Work instruction: What you should give back is every line from the one containing "SD2 pin MISO: A5 -> D12" through the last line of the records below, word for word and without pictures.
##############################
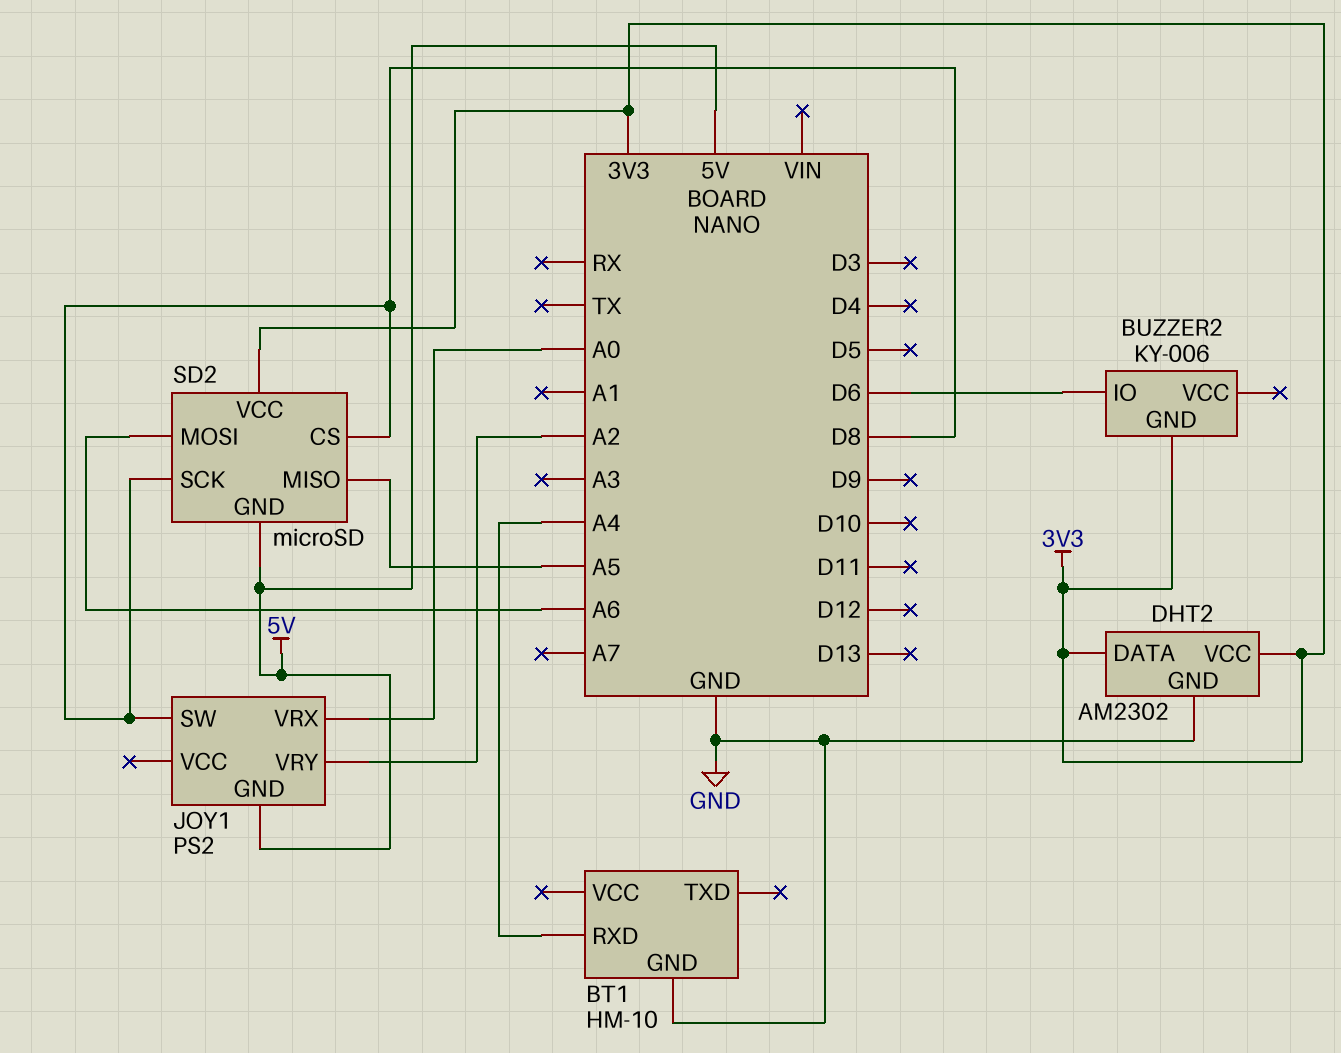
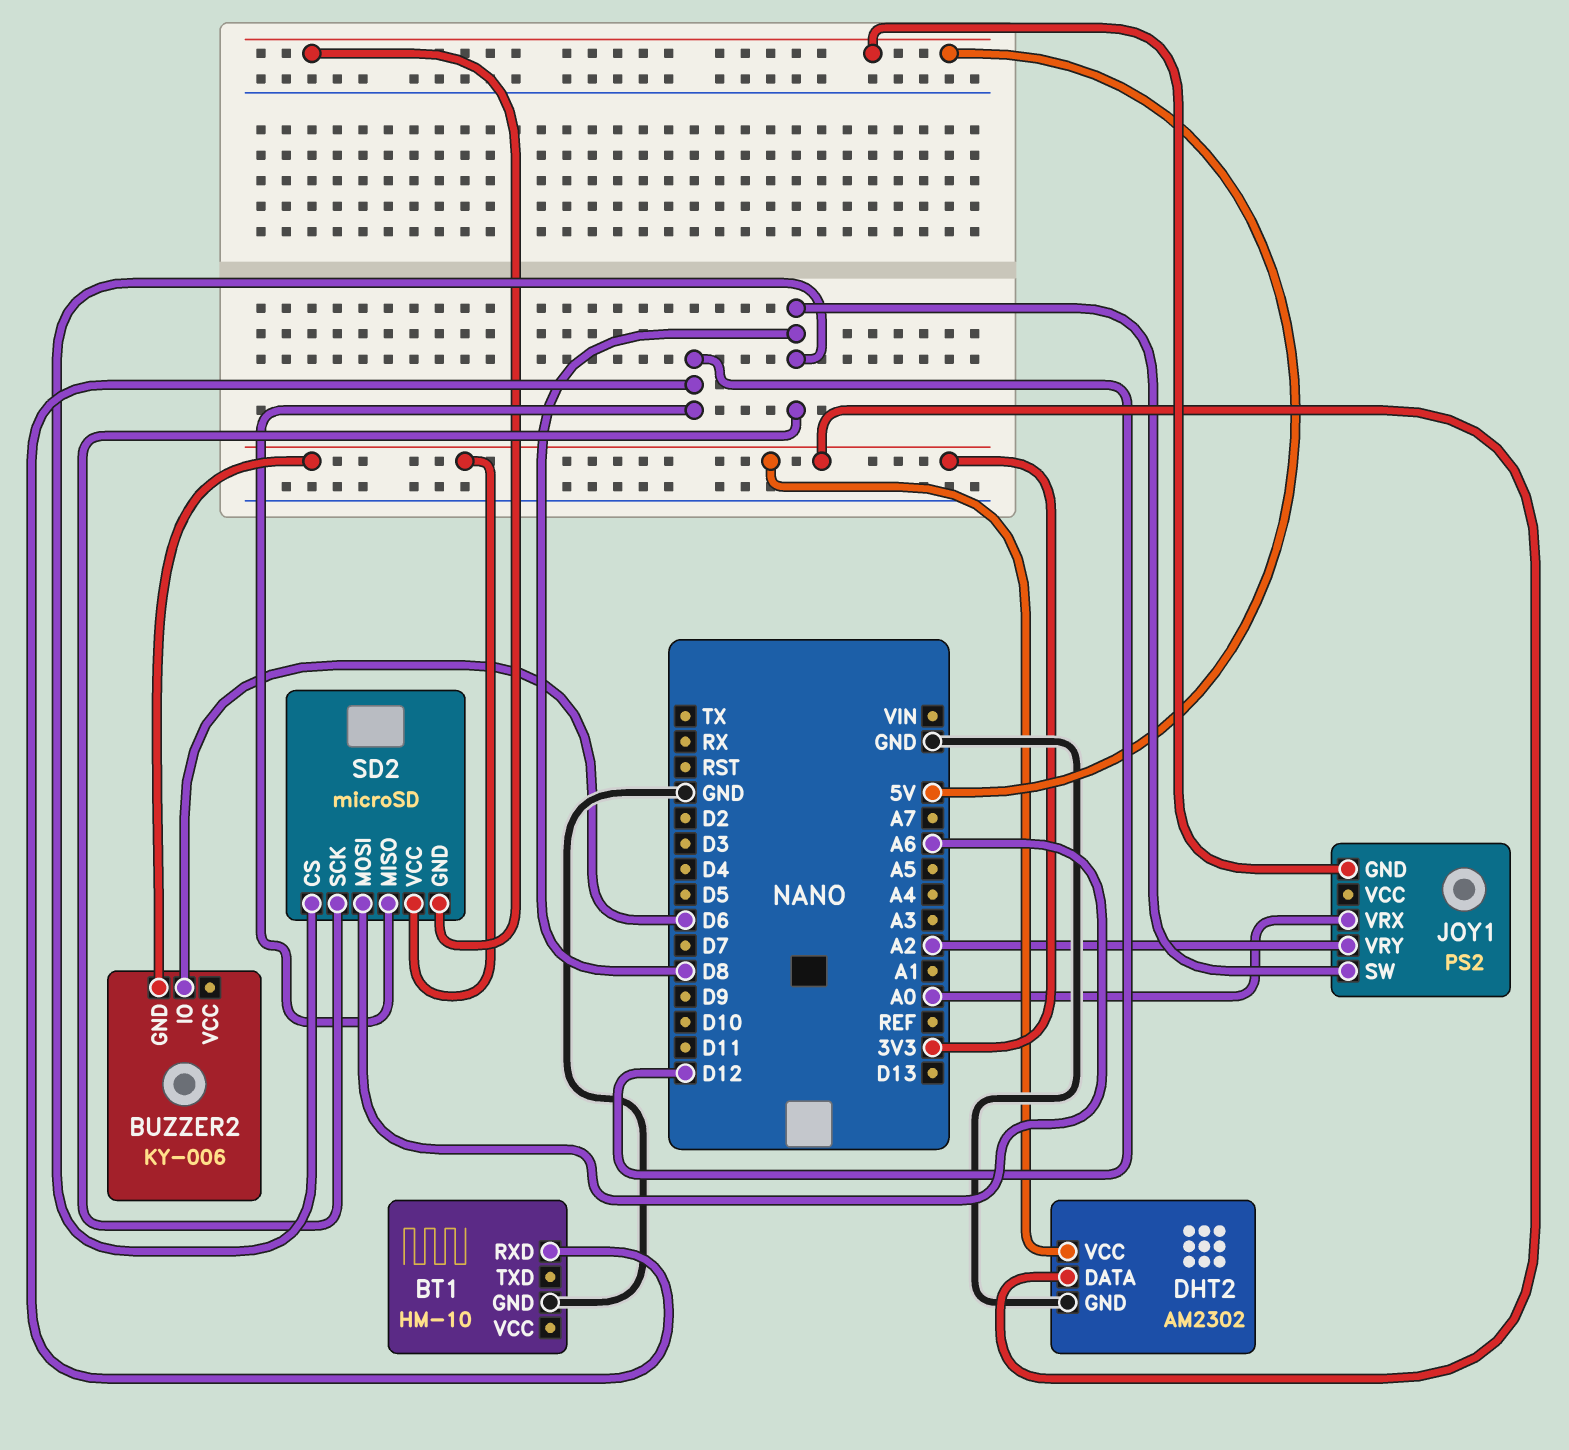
BT1 pin RXD: A4 -> D12
SD2 pin MISO: A5 -> D12

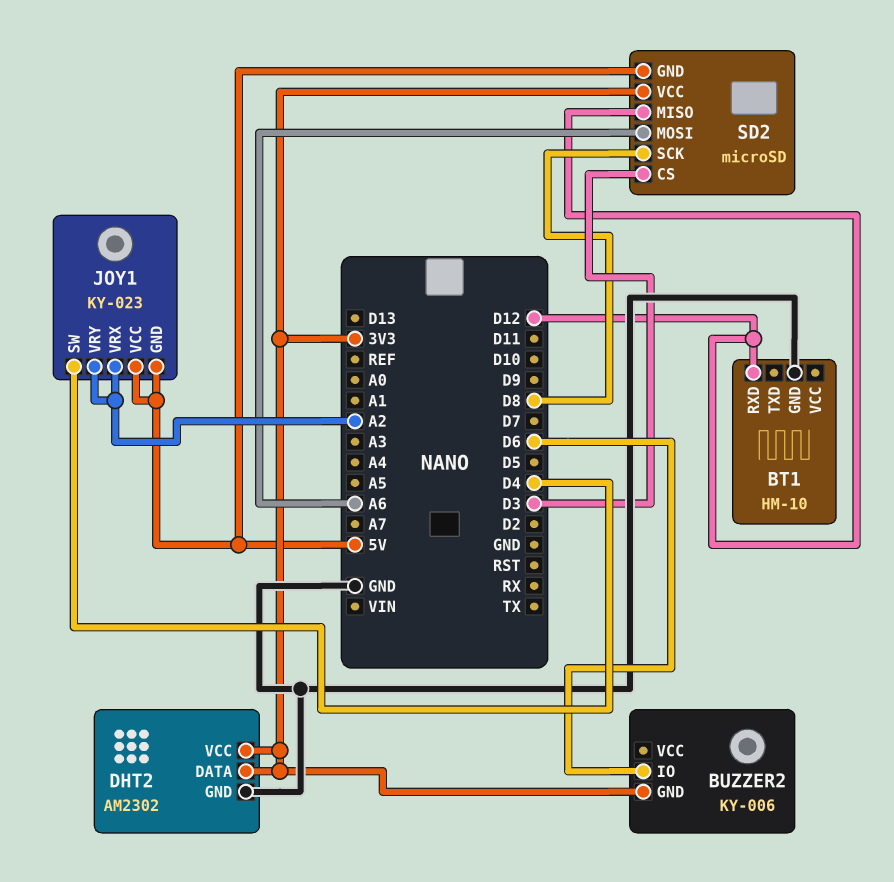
JOY1: PS2 -> KY-023
JOY1 pin SW: D8 -> D4
JOY1 pin VCC: none -> 5V
JOY1 pin VRX: A0 -> A2
SD2 pin CS: D8 -> D3

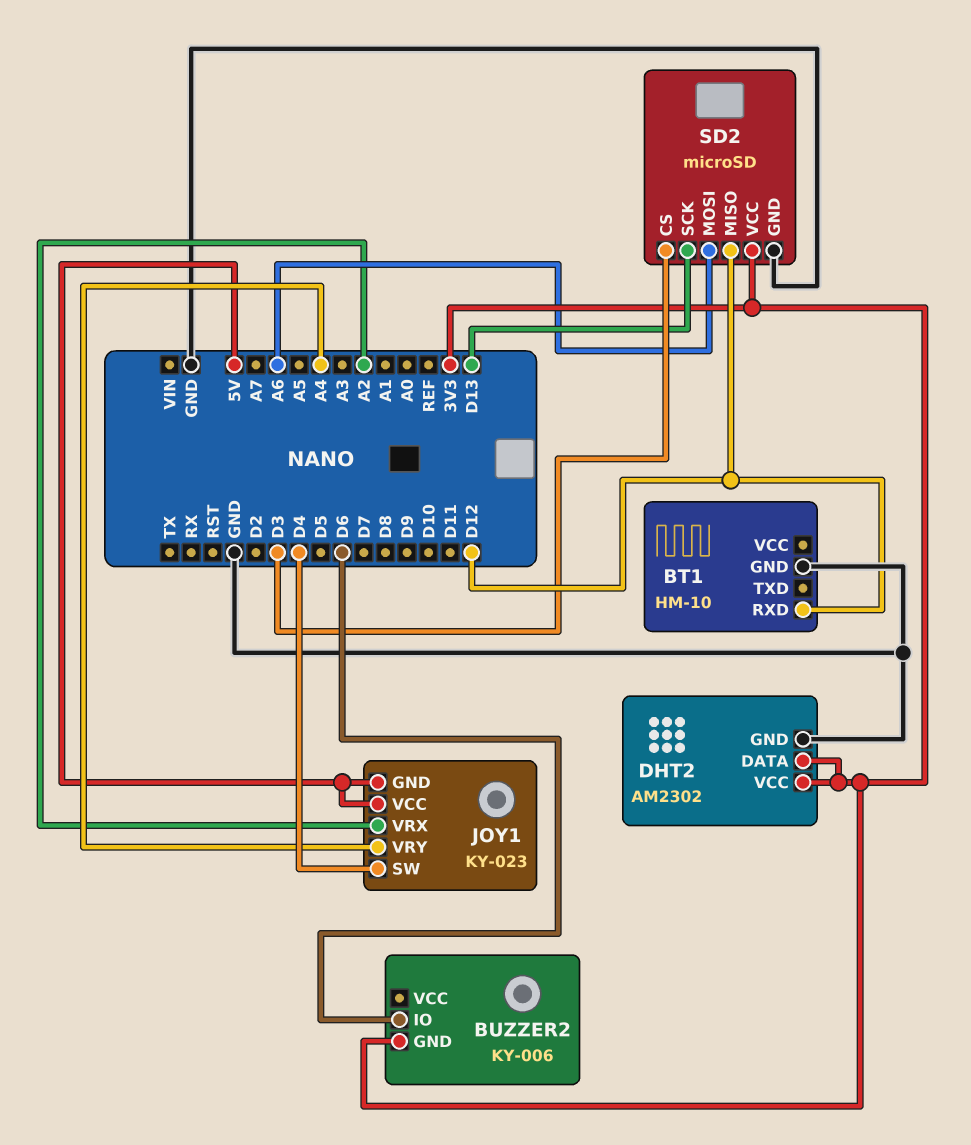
JOY1 pin VRY: A2 -> A4
SD2 pin GND: 5V -> GND
SD2 pin SCK: D8 -> D13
##############################
Solution to this problem:
SD2 pin MISO: A5 -> D12

JOY1: PS2 -> KY-023
JOY1 pin SW: D8 -> D4
JOY1 pin VCC: none -> 5V
JOY1 pin VRX: A0 -> A2
SD2 pin CS: D8 -> D3

JOY1 pin VRY: A2 -> A4
SD2 pin GND: 5V -> GND
SD2 pin SCK: D8 -> D13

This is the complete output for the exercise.